[Before-and-after change records]
═══

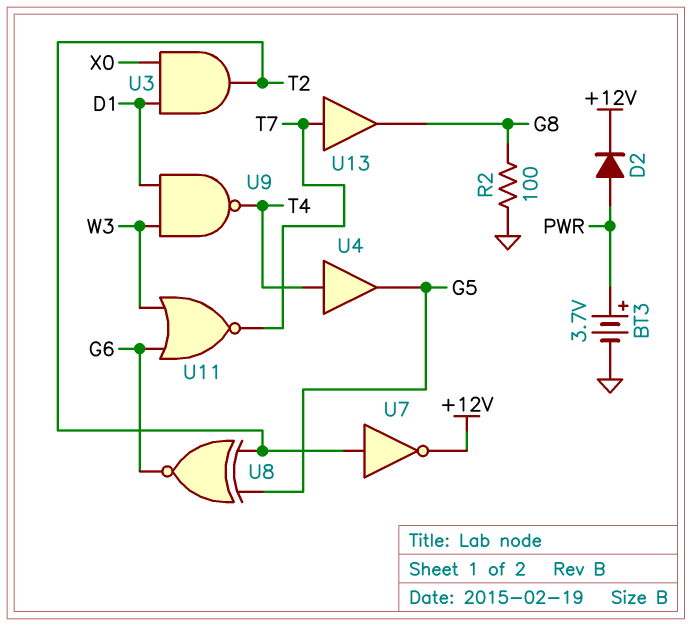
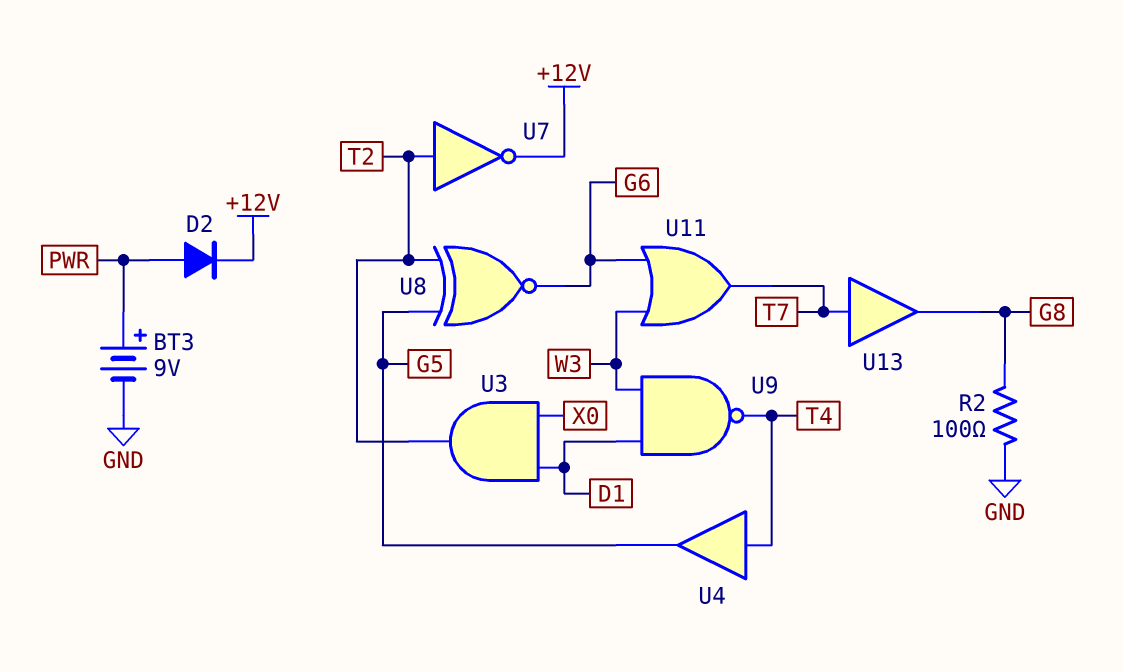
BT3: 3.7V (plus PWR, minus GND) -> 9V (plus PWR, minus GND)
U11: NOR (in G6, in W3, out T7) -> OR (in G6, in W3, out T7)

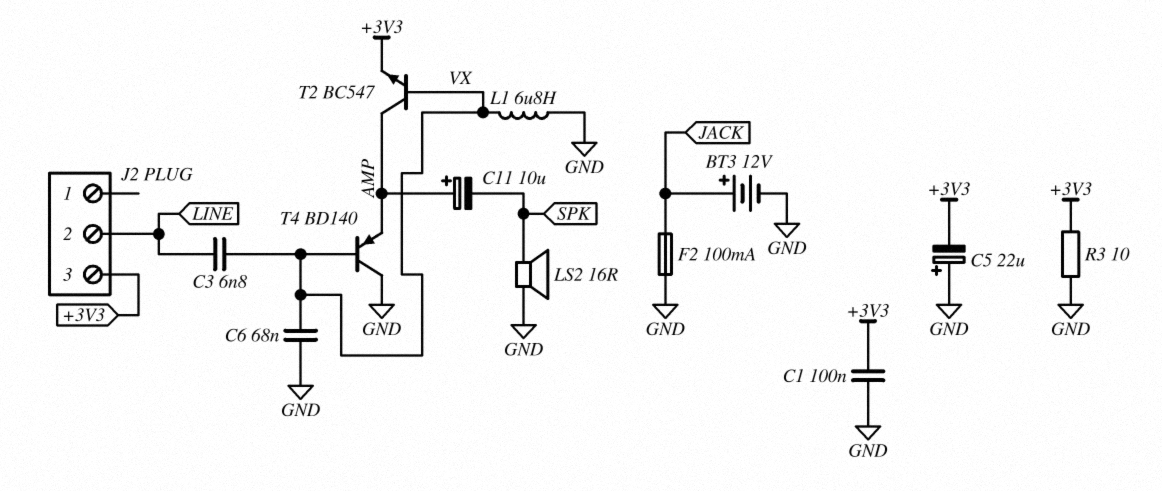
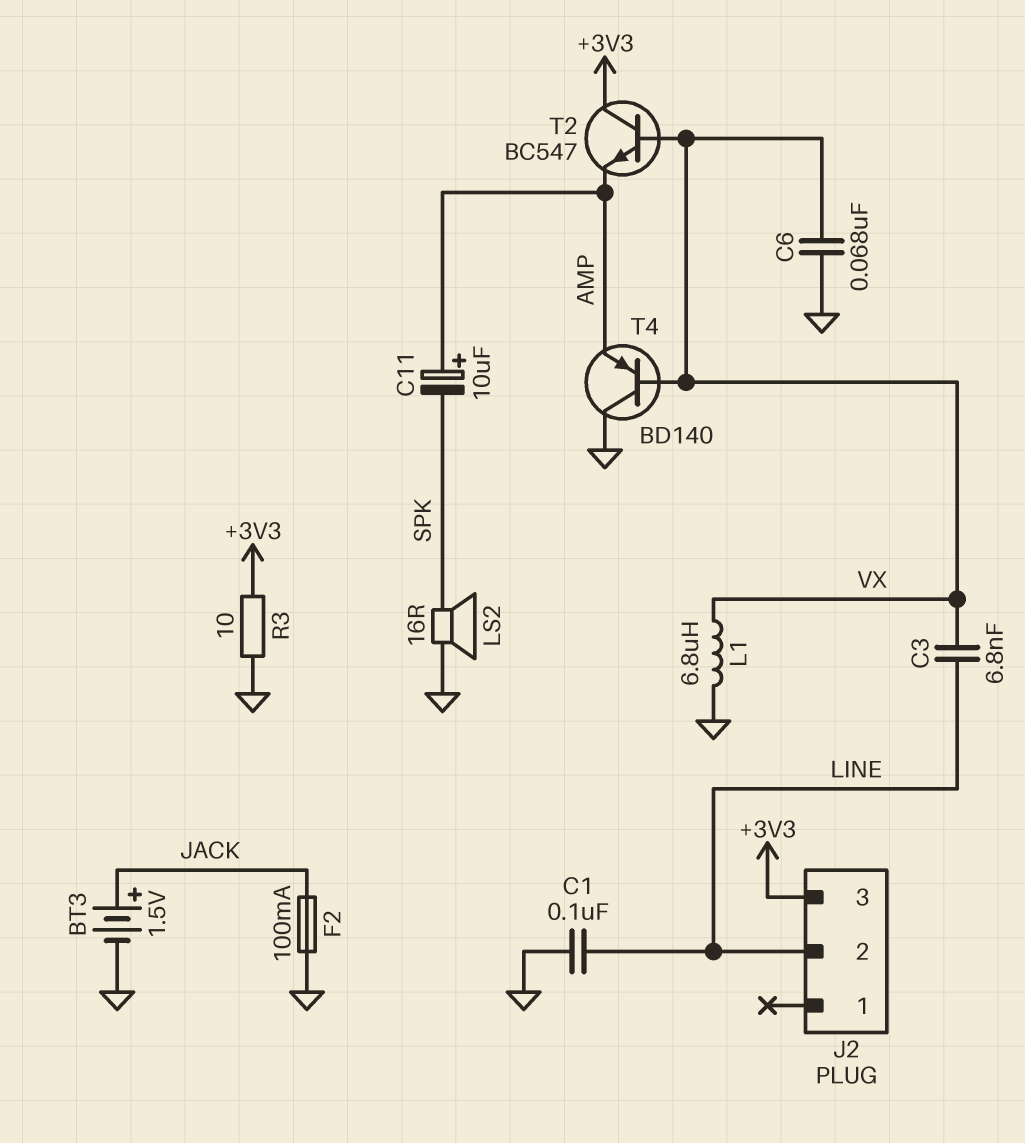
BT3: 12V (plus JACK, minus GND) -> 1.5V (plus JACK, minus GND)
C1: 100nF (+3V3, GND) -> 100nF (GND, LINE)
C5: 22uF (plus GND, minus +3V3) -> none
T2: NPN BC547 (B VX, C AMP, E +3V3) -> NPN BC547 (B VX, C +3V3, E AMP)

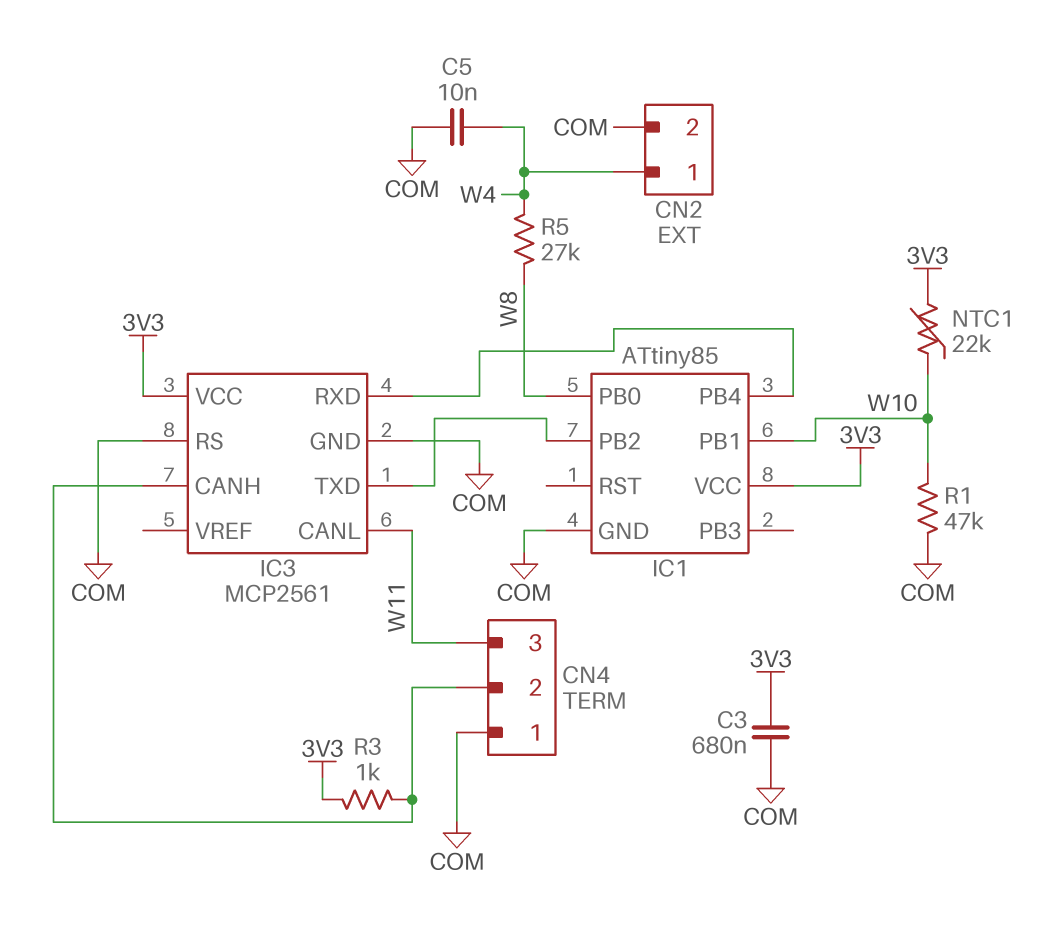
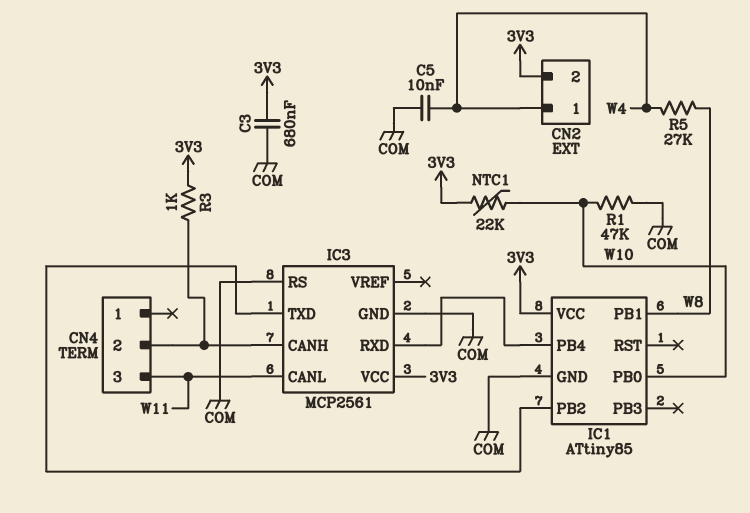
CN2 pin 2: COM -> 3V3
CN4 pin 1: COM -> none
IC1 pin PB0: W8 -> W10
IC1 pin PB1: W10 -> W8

═══

All lines from the beginning of the entries above to the line containing "CN4 pin 1: COM -> none", inclusive, should be printed exactly, apart from the pictures.

BT3: 3.7V (plus PWR, minus GND) -> 9V (plus PWR, minus GND)
U11: NOR (in G6, in W3, out T7) -> OR (in G6, in W3, out T7)

BT3: 12V (plus JACK, minus GND) -> 1.5V (plus JACK, minus GND)
C1: 100nF (+3V3, GND) -> 100nF (GND, LINE)
C5: 22uF (plus GND, minus +3V3) -> none
T2: NPN BC547 (B VX, C AMP, E +3V3) -> NPN BC547 (B VX, C +3V3, E AMP)

CN2 pin 2: COM -> 3V3
CN4 pin 1: COM -> none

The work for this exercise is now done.